* Objective: From the rows below, pull out each line containing the string "place" and copy those lines in their original order.

# Stored rows start

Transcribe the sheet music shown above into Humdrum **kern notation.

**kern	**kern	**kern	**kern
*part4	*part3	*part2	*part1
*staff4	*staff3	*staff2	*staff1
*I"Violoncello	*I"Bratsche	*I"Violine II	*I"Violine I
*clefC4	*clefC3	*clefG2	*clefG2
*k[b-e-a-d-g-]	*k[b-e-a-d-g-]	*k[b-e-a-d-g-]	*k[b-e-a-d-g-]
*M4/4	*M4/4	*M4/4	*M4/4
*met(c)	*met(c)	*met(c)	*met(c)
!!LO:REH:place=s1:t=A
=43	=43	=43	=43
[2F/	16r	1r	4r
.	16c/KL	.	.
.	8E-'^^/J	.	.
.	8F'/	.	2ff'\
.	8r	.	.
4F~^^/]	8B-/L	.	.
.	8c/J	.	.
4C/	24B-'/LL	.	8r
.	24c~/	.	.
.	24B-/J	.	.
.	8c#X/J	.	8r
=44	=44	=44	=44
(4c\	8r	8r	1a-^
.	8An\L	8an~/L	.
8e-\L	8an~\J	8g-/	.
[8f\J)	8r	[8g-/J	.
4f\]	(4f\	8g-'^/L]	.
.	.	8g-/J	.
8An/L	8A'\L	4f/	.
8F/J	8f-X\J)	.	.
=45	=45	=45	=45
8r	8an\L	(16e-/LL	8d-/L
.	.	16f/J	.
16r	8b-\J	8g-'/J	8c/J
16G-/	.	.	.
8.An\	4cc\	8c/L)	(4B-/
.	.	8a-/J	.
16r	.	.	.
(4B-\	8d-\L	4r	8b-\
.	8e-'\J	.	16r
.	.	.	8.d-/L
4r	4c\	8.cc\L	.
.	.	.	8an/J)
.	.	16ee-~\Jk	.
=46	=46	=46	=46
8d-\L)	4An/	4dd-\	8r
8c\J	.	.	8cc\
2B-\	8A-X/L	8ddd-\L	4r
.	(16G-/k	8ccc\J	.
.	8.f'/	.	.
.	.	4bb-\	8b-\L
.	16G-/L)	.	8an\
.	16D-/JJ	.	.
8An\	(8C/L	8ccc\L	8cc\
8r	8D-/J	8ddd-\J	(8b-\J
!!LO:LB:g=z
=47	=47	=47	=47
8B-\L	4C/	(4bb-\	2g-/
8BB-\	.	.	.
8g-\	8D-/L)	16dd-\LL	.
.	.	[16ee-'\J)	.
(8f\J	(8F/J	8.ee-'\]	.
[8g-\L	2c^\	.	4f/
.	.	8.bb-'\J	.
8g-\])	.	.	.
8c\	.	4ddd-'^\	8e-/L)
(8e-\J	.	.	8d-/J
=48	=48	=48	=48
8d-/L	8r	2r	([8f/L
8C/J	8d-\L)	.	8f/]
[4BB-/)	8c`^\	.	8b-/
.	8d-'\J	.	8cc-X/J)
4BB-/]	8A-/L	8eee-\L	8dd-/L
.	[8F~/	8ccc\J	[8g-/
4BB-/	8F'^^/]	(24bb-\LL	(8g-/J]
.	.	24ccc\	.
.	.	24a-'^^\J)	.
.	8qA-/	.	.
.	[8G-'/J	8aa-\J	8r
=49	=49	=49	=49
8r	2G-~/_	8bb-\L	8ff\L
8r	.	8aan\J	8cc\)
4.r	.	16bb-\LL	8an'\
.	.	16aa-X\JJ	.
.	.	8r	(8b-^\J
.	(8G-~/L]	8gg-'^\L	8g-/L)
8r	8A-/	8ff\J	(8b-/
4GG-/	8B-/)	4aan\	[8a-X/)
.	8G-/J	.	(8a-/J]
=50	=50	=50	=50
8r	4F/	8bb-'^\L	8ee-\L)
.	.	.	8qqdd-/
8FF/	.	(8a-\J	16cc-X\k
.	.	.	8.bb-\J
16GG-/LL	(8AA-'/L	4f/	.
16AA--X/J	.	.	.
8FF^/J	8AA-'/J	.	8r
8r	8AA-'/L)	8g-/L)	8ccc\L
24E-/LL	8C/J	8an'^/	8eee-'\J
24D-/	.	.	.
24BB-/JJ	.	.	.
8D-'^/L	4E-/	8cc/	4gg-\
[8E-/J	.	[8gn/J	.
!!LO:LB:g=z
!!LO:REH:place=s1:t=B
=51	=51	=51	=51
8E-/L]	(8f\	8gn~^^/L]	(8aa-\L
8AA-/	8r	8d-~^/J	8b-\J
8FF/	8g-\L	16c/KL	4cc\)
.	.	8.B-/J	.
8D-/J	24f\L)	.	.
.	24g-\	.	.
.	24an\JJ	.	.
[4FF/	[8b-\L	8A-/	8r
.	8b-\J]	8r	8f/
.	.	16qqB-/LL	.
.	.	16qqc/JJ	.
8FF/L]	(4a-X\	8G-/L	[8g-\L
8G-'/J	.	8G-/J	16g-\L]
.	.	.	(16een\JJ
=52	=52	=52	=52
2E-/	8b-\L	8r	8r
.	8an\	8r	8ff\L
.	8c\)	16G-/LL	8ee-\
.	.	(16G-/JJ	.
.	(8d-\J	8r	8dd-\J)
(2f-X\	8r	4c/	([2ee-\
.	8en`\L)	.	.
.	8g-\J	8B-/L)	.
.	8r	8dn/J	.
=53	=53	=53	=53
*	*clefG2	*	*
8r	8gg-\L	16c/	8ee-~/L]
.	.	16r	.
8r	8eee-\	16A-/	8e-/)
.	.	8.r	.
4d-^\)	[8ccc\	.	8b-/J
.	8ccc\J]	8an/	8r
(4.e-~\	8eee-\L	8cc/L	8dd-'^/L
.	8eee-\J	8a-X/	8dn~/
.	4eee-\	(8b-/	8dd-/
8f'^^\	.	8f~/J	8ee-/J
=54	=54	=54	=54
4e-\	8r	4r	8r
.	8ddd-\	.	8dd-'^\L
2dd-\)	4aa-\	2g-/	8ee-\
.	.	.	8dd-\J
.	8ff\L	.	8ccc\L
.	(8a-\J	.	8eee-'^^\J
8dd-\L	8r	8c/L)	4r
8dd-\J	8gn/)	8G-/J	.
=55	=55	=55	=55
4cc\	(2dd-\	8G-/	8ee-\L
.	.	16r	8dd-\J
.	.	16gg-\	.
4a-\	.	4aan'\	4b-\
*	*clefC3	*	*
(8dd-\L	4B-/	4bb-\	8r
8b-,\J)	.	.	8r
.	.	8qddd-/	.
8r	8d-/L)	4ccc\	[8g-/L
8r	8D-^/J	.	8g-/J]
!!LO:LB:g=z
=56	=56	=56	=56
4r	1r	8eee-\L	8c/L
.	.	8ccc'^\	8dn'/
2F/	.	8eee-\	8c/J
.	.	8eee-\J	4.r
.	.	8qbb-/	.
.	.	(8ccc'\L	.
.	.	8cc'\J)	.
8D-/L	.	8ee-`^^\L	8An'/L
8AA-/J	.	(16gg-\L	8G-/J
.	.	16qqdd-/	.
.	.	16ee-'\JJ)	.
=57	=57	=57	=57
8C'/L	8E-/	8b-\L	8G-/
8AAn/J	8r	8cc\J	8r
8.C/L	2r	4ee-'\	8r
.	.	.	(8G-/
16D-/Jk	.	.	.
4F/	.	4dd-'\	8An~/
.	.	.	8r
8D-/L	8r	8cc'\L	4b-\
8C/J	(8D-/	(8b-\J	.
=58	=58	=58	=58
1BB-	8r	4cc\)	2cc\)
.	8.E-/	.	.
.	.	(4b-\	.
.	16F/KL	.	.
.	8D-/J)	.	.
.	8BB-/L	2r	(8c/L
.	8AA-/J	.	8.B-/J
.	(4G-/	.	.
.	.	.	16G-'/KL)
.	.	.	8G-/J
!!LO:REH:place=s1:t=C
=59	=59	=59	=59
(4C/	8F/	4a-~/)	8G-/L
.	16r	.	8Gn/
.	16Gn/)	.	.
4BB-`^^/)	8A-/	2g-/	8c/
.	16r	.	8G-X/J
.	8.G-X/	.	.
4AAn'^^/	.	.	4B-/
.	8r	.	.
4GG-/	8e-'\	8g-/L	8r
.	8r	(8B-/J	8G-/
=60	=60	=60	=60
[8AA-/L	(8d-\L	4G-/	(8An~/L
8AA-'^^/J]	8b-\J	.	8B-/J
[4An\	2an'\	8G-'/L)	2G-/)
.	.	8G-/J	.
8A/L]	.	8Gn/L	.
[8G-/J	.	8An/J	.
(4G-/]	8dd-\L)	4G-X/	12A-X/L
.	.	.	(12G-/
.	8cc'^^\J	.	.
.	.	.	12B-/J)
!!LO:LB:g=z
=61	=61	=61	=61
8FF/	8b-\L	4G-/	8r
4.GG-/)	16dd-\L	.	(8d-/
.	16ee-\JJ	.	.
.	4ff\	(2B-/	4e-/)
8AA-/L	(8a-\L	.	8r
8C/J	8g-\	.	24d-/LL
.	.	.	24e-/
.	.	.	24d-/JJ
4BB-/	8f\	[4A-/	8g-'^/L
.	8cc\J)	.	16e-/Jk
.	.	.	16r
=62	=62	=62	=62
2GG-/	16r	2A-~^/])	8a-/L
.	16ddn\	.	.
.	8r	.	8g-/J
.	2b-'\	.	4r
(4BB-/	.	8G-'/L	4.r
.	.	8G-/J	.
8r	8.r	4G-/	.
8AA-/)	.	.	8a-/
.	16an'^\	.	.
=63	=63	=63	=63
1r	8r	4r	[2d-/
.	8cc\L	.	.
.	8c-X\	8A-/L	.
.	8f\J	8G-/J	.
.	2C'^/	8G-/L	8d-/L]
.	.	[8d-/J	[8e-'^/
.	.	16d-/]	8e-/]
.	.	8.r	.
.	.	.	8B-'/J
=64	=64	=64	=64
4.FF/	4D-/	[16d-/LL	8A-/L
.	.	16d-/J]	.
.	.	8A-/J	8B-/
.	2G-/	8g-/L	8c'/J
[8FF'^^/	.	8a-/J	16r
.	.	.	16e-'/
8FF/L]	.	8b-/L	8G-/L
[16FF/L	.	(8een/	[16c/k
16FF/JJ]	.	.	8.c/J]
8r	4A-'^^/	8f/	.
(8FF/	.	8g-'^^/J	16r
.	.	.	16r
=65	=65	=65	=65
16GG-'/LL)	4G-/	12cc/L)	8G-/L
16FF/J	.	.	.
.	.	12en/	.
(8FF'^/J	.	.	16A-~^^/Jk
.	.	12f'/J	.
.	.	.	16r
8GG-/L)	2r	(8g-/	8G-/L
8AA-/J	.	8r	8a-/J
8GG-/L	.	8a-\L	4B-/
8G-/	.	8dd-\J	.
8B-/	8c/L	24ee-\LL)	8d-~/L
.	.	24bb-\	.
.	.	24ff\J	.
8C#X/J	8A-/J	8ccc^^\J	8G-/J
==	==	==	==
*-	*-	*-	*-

# Stored rows end

* Exercise solution:
!!LO:REH:place=s1:t=A
!!LO:REH:place=s1:t=B
!!LO:REH:place=s1:t=C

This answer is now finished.